[Items listed in a dataset]
____

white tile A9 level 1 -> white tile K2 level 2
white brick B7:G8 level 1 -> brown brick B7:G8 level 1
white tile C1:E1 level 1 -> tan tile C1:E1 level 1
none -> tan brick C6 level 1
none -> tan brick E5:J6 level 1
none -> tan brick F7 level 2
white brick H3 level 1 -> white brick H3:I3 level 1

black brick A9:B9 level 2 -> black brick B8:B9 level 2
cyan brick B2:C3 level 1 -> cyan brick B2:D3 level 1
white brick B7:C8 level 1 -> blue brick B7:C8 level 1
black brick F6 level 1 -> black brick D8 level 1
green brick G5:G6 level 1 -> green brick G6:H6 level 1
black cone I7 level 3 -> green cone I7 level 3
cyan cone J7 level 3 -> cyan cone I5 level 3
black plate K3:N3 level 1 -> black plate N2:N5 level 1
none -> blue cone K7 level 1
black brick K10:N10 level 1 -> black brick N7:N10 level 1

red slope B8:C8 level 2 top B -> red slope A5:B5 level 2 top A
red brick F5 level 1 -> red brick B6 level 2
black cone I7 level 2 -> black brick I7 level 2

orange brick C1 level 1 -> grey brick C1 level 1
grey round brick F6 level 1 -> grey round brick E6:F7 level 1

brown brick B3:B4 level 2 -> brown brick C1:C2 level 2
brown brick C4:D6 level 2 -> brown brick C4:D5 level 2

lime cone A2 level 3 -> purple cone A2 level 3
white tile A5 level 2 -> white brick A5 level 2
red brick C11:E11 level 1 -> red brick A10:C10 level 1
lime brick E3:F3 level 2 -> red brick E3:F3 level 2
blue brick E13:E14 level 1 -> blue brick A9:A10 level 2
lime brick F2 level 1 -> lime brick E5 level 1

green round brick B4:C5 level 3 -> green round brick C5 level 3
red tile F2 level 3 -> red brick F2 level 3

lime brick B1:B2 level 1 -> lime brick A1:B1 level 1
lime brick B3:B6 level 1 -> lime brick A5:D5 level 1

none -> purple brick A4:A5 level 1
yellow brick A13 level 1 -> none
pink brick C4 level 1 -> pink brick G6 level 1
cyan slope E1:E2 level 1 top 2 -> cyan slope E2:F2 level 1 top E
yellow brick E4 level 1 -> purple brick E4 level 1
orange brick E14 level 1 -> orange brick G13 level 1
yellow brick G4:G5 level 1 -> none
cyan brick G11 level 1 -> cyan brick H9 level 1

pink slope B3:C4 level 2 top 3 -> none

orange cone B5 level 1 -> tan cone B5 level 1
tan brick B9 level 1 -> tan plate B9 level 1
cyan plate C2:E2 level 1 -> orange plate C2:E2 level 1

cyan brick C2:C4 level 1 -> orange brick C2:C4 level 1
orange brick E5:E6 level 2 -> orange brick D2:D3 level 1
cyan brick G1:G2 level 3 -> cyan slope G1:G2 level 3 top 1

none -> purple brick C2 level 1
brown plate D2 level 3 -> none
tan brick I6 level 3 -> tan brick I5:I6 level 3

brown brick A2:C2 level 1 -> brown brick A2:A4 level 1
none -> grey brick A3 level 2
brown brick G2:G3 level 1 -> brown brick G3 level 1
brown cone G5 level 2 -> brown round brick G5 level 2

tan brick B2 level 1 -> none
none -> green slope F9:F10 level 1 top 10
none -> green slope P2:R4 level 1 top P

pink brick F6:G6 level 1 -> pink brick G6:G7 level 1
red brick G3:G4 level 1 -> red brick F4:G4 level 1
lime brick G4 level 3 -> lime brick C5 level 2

____

▶ **TRY IT**
Each line above that carries the string "black" has to be returned.

▶ **EXPECTED ANSWER**
black brick A9:B9 level 2 -> black brick B8:B9 level 2
black brick F6 level 1 -> black brick D8 level 1
black cone I7 level 3 -> green cone I7 level 3
black plate K3:N3 level 1 -> black plate N2:N5 level 1
black brick K10:N10 level 1 -> black brick N7:N10 level 1
black cone I7 level 2 -> black brick I7 level 2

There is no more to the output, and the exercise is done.